(Saved entries)

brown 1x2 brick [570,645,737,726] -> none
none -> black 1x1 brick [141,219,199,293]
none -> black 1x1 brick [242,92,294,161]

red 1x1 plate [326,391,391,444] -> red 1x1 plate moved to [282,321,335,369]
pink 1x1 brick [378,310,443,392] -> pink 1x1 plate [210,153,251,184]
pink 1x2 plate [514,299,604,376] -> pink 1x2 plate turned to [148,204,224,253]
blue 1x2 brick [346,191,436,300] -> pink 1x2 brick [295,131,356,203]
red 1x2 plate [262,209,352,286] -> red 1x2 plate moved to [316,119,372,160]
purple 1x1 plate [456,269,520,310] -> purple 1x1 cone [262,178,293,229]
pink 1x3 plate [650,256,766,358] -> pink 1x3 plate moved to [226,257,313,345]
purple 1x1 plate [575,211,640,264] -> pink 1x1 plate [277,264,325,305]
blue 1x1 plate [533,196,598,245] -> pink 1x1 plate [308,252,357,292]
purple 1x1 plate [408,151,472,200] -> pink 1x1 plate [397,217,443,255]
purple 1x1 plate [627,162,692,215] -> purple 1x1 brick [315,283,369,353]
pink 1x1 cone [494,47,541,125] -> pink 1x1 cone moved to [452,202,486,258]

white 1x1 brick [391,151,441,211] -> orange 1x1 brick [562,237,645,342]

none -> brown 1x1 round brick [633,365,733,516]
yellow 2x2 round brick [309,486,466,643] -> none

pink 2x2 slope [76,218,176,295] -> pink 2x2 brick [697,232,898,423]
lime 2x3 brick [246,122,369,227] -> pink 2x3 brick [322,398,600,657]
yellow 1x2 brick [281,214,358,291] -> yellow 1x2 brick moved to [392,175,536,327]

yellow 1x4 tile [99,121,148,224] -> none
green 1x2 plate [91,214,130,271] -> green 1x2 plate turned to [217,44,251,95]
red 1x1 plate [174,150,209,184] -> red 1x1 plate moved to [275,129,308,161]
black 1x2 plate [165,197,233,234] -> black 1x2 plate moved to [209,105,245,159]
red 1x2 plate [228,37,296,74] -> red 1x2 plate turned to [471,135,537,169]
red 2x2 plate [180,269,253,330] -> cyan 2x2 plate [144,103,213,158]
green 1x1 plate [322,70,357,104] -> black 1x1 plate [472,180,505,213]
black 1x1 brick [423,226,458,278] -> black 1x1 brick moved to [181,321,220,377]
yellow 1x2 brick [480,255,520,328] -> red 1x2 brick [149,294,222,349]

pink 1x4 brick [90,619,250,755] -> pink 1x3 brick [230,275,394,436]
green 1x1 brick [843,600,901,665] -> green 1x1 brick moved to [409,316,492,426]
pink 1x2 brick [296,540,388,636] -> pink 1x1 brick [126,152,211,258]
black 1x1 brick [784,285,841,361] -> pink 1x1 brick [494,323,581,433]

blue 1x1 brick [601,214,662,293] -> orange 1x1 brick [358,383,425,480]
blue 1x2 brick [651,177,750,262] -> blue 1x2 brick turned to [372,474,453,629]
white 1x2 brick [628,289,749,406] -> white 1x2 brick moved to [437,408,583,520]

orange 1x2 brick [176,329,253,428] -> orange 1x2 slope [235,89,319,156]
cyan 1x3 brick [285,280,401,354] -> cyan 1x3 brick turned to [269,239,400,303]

◆ INSTRUCTION ◆
Nothing but the lines from the line that contains "green 1x1 plate" to the last line of the records above should appear in the answer; please copy them exactly.

◆ REPLY ◆
green 1x1 plate [322,70,357,104] -> black 1x1 plate [472,180,505,213]
black 1x1 brick [423,226,458,278] -> black 1x1 brick moved to [181,321,220,377]
yellow 1x2 brick [480,255,520,328] -> red 1x2 brick [149,294,222,349]

pink 1x4 brick [90,619,250,755] -> pink 1x3 brick [230,275,394,436]
green 1x1 brick [843,600,901,665] -> green 1x1 brick moved to [409,316,492,426]
pink 1x2 brick [296,540,388,636] -> pink 1x1 brick [126,152,211,258]
black 1x1 brick [784,285,841,361] -> pink 1x1 brick [494,323,581,433]

blue 1x1 brick [601,214,662,293] -> orange 1x1 brick [358,383,425,480]
blue 1x2 brick [651,177,750,262] -> blue 1x2 brick turned to [372,474,453,629]
white 1x2 brick [628,289,749,406] -> white 1x2 brick moved to [437,408,583,520]

orange 1x2 brick [176,329,253,428] -> orange 1x2 slope [235,89,319,156]
cyan 1x3 brick [285,280,401,354] -> cyan 1x3 brick turned to [269,239,400,303]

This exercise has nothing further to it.